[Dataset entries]
►

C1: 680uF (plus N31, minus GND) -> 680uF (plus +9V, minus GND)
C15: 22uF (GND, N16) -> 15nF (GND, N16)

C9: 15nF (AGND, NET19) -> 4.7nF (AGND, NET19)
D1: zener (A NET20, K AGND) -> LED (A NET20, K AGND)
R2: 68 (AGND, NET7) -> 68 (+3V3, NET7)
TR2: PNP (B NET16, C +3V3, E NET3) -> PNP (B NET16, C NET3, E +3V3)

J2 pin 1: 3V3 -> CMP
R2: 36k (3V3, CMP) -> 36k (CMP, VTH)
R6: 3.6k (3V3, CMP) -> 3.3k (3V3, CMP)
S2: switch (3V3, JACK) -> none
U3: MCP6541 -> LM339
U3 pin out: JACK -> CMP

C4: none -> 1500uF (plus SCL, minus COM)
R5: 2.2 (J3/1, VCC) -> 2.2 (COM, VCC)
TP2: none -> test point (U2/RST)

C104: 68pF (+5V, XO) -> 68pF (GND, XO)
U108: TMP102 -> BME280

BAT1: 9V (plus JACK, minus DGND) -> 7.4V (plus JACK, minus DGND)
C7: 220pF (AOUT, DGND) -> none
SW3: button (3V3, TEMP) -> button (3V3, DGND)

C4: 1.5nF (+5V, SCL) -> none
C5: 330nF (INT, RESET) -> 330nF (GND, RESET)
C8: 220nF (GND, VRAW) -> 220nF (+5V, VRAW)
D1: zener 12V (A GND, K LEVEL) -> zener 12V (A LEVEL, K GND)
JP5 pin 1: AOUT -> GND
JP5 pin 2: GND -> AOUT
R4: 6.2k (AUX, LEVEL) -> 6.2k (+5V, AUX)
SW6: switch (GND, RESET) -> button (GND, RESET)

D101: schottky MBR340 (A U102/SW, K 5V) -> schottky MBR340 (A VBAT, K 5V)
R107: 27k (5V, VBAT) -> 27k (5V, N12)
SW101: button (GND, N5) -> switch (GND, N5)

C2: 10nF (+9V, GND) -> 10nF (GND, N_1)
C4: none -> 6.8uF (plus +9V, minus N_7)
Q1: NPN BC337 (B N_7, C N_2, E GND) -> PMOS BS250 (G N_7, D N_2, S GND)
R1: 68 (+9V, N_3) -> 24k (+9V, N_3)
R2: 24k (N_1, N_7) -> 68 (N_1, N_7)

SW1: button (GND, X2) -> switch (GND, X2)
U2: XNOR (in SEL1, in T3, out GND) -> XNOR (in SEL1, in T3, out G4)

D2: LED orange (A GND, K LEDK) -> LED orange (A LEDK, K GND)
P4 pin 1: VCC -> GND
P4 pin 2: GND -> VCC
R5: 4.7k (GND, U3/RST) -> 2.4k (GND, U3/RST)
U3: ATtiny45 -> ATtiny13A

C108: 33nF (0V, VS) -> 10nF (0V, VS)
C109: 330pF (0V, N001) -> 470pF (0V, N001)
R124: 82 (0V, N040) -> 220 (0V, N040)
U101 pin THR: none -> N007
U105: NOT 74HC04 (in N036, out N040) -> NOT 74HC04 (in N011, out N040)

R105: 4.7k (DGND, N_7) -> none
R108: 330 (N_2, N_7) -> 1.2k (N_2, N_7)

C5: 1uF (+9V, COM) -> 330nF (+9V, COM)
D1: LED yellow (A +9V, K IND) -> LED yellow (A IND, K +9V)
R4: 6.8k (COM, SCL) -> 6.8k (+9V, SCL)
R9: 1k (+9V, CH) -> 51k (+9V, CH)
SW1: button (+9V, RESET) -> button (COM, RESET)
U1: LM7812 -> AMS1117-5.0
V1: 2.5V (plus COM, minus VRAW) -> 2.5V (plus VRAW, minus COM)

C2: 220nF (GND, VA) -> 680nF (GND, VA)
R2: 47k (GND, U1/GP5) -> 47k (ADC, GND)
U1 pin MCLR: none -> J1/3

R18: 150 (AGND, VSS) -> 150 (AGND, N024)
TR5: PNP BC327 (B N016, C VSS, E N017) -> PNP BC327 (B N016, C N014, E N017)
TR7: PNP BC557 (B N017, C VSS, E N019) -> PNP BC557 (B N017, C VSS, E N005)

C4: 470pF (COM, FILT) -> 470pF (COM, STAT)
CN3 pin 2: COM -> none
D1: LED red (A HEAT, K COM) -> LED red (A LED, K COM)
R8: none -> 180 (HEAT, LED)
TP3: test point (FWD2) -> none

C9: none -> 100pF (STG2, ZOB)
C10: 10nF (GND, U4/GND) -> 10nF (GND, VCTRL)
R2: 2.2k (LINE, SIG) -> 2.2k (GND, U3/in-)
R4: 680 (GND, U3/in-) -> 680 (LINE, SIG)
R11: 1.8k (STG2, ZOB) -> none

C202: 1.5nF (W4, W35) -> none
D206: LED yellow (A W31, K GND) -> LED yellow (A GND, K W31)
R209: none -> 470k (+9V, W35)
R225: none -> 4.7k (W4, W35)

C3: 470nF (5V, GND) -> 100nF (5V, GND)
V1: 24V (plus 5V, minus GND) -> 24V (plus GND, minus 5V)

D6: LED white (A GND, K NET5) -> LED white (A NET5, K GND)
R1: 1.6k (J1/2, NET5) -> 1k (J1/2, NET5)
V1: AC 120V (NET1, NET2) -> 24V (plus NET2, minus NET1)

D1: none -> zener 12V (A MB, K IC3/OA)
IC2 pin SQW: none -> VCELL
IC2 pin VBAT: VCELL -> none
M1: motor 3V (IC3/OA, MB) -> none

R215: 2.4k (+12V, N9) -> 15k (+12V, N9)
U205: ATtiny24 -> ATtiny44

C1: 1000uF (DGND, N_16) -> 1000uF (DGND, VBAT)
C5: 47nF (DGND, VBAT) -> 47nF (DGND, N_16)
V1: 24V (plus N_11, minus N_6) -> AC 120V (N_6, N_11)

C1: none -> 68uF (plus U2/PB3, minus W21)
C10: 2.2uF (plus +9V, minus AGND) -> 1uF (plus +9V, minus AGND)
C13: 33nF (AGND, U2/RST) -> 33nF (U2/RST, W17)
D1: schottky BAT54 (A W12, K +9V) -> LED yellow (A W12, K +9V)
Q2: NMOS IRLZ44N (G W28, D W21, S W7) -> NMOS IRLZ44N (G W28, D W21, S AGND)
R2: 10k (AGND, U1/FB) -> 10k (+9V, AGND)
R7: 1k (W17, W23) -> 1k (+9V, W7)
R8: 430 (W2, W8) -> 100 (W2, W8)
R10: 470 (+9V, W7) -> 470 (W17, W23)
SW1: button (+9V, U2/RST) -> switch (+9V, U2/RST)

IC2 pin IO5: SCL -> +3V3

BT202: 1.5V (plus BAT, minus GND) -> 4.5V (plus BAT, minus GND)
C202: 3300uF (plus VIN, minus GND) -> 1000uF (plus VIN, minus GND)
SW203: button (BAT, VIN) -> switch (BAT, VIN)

◄

**Problem to solve**
Please copy the data in full, character for character.

**Answer section**
C1: 680uF (plus N31, minus GND) -> 680uF (plus +9V, minus GND)
C15: 22uF (GND, N16) -> 15nF (GND, N16)

C9: 15nF (AGND, NET19) -> 4.7nF (AGND, NET19)
D1: zener (A NET20, K AGND) -> LED (A NET20, K AGND)
R2: 68 (AGND, NET7) -> 68 (+3V3, NET7)
TR2: PNP (B NET16, C +3V3, E NET3) -> PNP (B NET16, C NET3, E +3V3)

J2 pin 1: 3V3 -> CMP
R2: 36k (3V3, CMP) -> 36k (CMP, VTH)
R6: 3.6k (3V3, CMP) -> 3.3k (3V3, CMP)
S2: switch (3V3, JACK) -> none
U3: MCP6541 -> LM339
U3 pin out: JACK -> CMP

C4: none -> 1500uF (plus SCL, minus COM)
R5: 2.2 (J3/1, VCC) -> 2.2 (COM, VCC)
TP2: none -> test point (U2/RST)

C104: 68pF (+5V, XO) -> 68pF (GND, XO)
U108: TMP102 -> BME280

BAT1: 9V (plus JACK, minus DGND) -> 7.4V (plus JACK, minus DGND)
C7: 220pF (AOUT, DGND) -> none
SW3: button (3V3, TEMP) -> button (3V3, DGND)

C4: 1.5nF (+5V, SCL) -> none
C5: 330nF (INT, RESET) -> 330nF (GND, RESET)
C8: 220nF (GND, VRAW) -> 220nF (+5V, VRAW)
D1: zener 12V (A GND, K LEVEL) -> zener 12V (A LEVEL, K GND)
JP5 pin 1: AOUT -> GND
JP5 pin 2: GND -> AOUT
R4: 6.2k (AUX, LEVEL) -> 6.2k (+5V, AUX)
SW6: switch (GND, RESET) -> button (GND, RESET)

D101: schottky MBR340 (A U102/SW, K 5V) -> schottky MBR340 (A VBAT, K 5V)
R107: 27k (5V, VBAT) -> 27k (5V, N12)
SW101: button (GND, N5) -> switch (GND, N5)

C2: 10nF (+9V, GND) -> 10nF (GND, N_1)
C4: none -> 6.8uF (plus +9V, minus N_7)
Q1: NPN BC337 (B N_7, C N_2, E GND) -> PMOS BS250 (G N_7, D N_2, S GND)
R1: 68 (+9V, N_3) -> 24k (+9V, N_3)
R2: 24k (N_1, N_7) -> 68 (N_1, N_7)

SW1: button (GND, X2) -> switch (GND, X2)
U2: XNOR (in SEL1, in T3, out GND) -> XNOR (in SEL1, in T3, out G4)

D2: LED orange (A GND, K LEDK) -> LED orange (A LEDK, K GND)
P4 pin 1: VCC -> GND
P4 pin 2: GND -> VCC
R5: 4.7k (GND, U3/RST) -> 2.4k (GND, U3/RST)
U3: ATtiny45 -> ATtiny13A

C108: 33nF (0V, VS) -> 10nF (0V, VS)
C109: 330pF (0V, N001) -> 470pF (0V, N001)
R124: 82 (0V, N040) -> 220 (0V, N040)
U101 pin THR: none -> N007
U105: NOT 74HC04 (in N036, out N040) -> NOT 74HC04 (in N011, out N040)

R105: 4.7k (DGND, N_7) -> none
R108: 330 (N_2, N_7) -> 1.2k (N_2, N_7)

C5: 1uF (+9V, COM) -> 330nF (+9V, COM)
D1: LED yellow (A +9V, K IND) -> LED yellow (A IND, K +9V)
R4: 6.8k (COM, SCL) -> 6.8k (+9V, SCL)
R9: 1k (+9V, CH) -> 51k (+9V, CH)
SW1: button (+9V, RESET) -> button (COM, RESET)
U1: LM7812 -> AMS1117-5.0
V1: 2.5V (plus COM, minus VRAW) -> 2.5V (plus VRAW, minus COM)

C2: 220nF (GND, VA) -> 680nF (GND, VA)
R2: 47k (GND, U1/GP5) -> 47k (ADC, GND)
U1 pin MCLR: none -> J1/3

R18: 150 (AGND, VSS) -> 150 (AGND, N024)
TR5: PNP BC327 (B N016, C VSS, E N017) -> PNP BC327 (B N016, C N014, E N017)
TR7: PNP BC557 (B N017, C VSS, E N019) -> PNP BC557 (B N017, C VSS, E N005)

C4: 470pF (COM, FILT) -> 470pF (COM, STAT)
CN3 pin 2: COM -> none
D1: LED red (A HEAT, K COM) -> LED red (A LED, K COM)
R8: none -> 180 (HEAT, LED)
TP3: test point (FWD2) -> none

C9: none -> 100pF (STG2, ZOB)
C10: 10nF (GND, U4/GND) -> 10nF (GND, VCTRL)
R2: 2.2k (LINE, SIG) -> 2.2k (GND, U3/in-)
R4: 680 (GND, U3/in-) -> 680 (LINE, SIG)
R11: 1.8k (STG2, ZOB) -> none

C202: 1.5nF (W4, W35) -> none
D206: LED yellow (A W31, K GND) -> LED yellow (A GND, K W31)
R209: none -> 470k (+9V, W35)
R225: none -> 4.7k (W4, W35)

C3: 470nF (5V, GND) -> 100nF (5V, GND)
V1: 24V (plus 5V, minus GND) -> 24V (plus GND, minus 5V)

D6: LED white (A GND, K NET5) -> LED white (A NET5, K GND)
R1: 1.6k (J1/2, NET5) -> 1k (J1/2, NET5)
V1: AC 120V (NET1, NET2) -> 24V (plus NET2, minus NET1)

D1: none -> zener 12V (A MB, K IC3/OA)
IC2 pin SQW: none -> VCELL
IC2 pin VBAT: VCELL -> none
M1: motor 3V (IC3/OA, MB) -> none

R215: 2.4k (+12V, N9) -> 15k (+12V, N9)
U205: ATtiny24 -> ATtiny44

C1: 1000uF (DGND, N_16) -> 1000uF (DGND, VBAT)
C5: 47nF (DGND, VBAT) -> 47nF (DGND, N_16)
V1: 24V (plus N_11, minus N_6) -> AC 120V (N_6, N_11)

C1: none -> 68uF (plus U2/PB3, minus W21)
C10: 2.2uF (plus +9V, minus AGND) -> 1uF (plus +9V, minus AGND)
C13: 33nF (AGND, U2/RST) -> 33nF (U2/RST, W17)
D1: schottky BAT54 (A W12, K +9V) -> LED yellow (A W12, K +9V)
Q2: NMOS IRLZ44N (G W28, D W21, S W7) -> NMOS IRLZ44N (G W28, D W21, S AGND)
R2: 10k (AGND, U1/FB) -> 10k (+9V, AGND)
R7: 1k (W17, W23) -> 1k (+9V, W7)
R8: 430 (W2, W8) -> 100 (W2, W8)
R10: 470 (+9V, W7) -> 470 (W17, W23)
SW1: button (+9V, U2/RST) -> switch (+9V, U2/RST)

IC2 pin IO5: SCL -> +3V3

BT202: 1.5V (plus BAT, minus GND) -> 4.5V (plus BAT, minus GND)
C202: 3300uF (plus VIN, minus GND) -> 1000uF (plus VIN, minus GND)
SW203: button (BAT, VIN) -> switch (BAT, VIN)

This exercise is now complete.